Object transformation records:
----
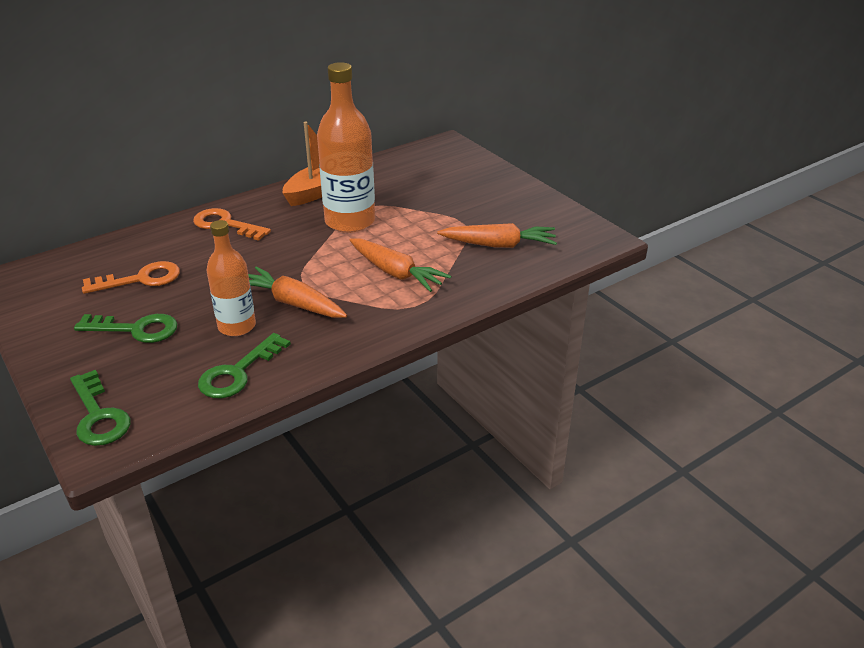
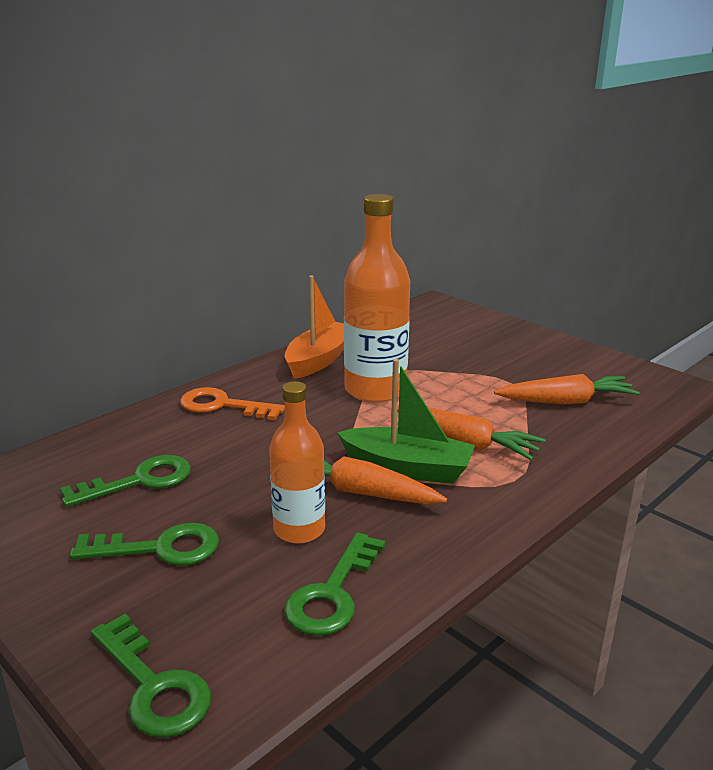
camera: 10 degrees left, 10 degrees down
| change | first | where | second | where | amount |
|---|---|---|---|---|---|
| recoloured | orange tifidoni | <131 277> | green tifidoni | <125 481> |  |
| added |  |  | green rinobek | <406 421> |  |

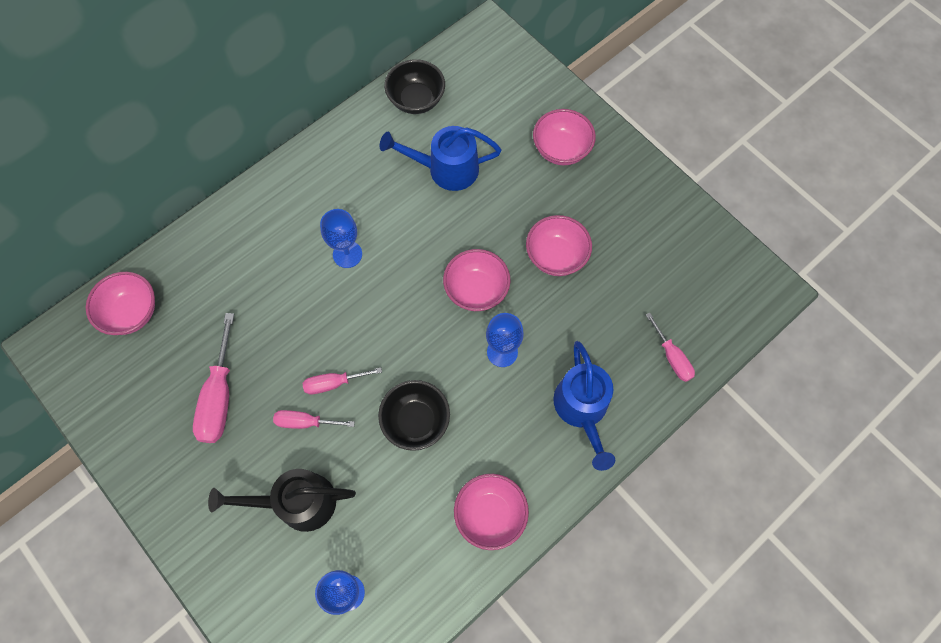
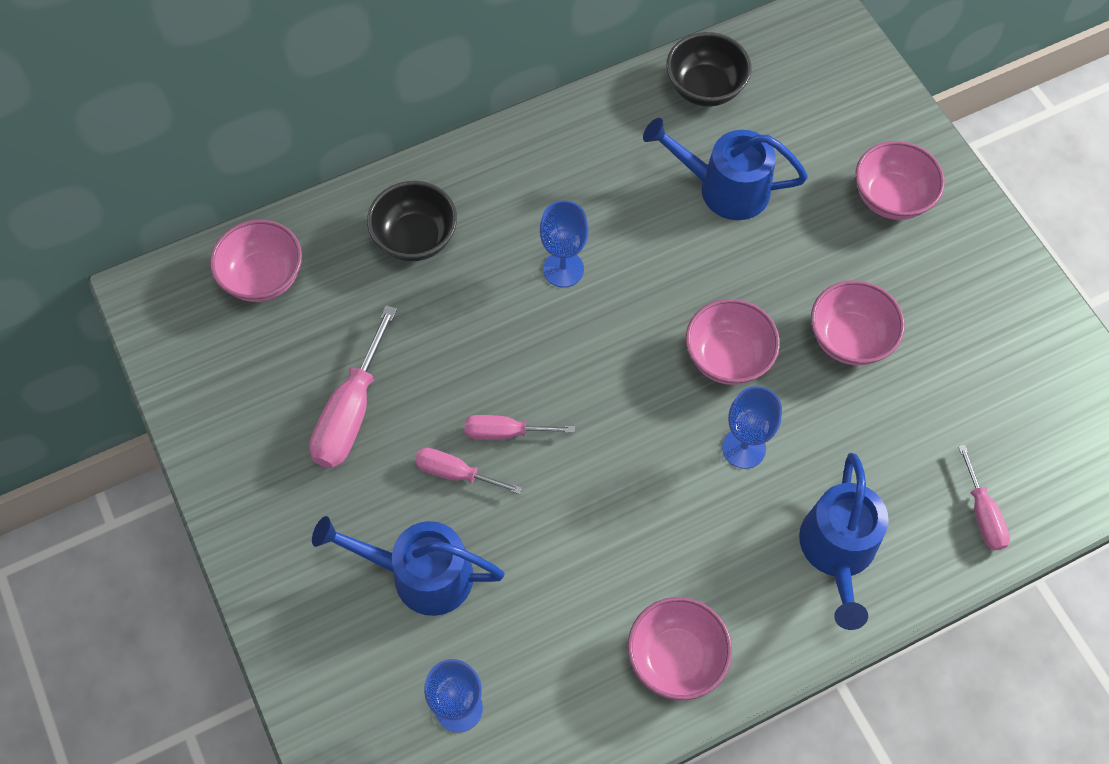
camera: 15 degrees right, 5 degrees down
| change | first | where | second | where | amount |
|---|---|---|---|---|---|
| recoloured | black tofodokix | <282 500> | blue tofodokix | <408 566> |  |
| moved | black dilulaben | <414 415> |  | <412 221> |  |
----
Try it → Copy out, with no pictures, the lines from the one containing "recoloured | orange" through the last line of the data above, both ends included and each word unchanged.

Answer space →
| recoloured | orange tifidoni | <131 277> | green tifidoni | <125 481> |  |
| added |  |  | green rinobek | <406 421> |  |

camera: 15 degrees right, 5 degrees down
| change | first | where | second | where | amount |
|---|---|---|---|---|---|
| recoloured | black tofodokix | <282 500> | blue tofodokix | <408 566> |  |
| moved | black dilulaben | <414 415> |  | <412 221> |  |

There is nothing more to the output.